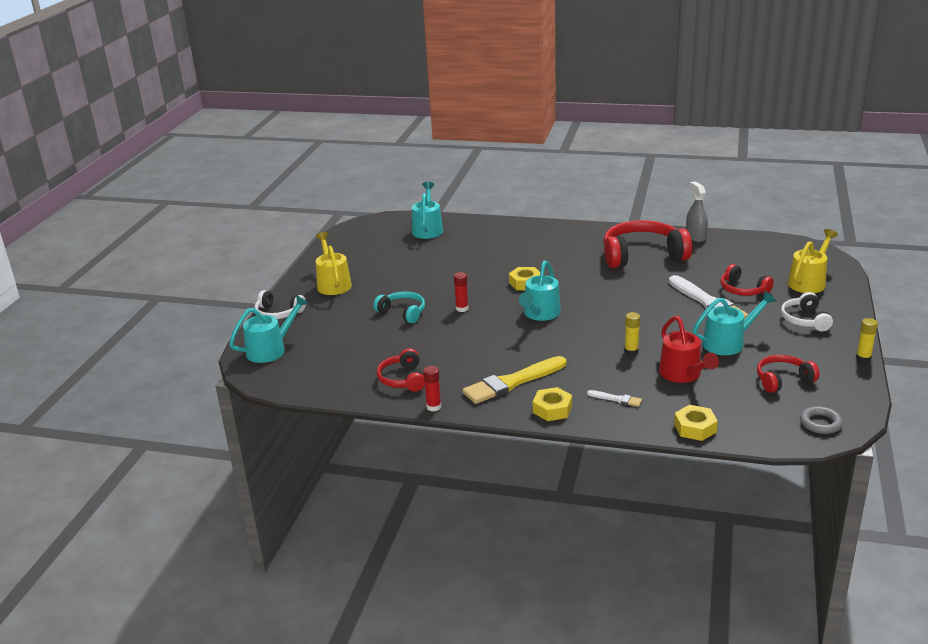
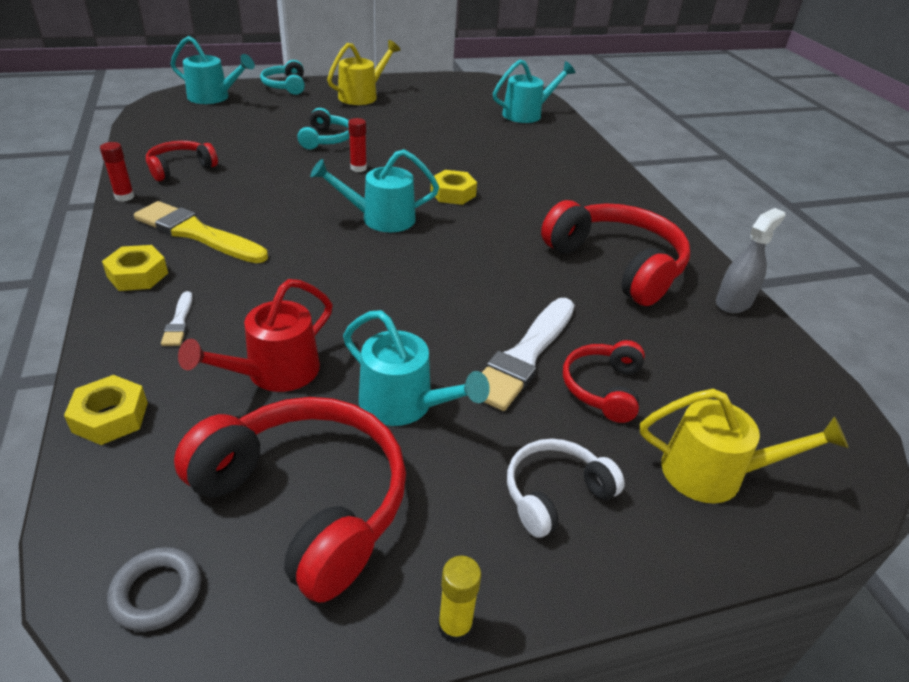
camera: 55 degrees right, 10 degrees up
(278, 313) = (286, 86): white headphones -> turquoise headphones
(631, 351) = (321, 309): yellow glue stick -> none
(783, 380) = (305, 502): red headphones -> red headphones, size x1.86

__Problem description__.
From the line containing "(278, 313) = (286, 86): white" down to the last line of the material, each line is to be retyped exactly; no other lines belong in the answer.

__Solved problem__.
(278, 313) = (286, 86): white headphones -> turquoise headphones
(631, 351) = (321, 309): yellow glue stick -> none
(783, 380) = (305, 502): red headphones -> red headphones, size x1.86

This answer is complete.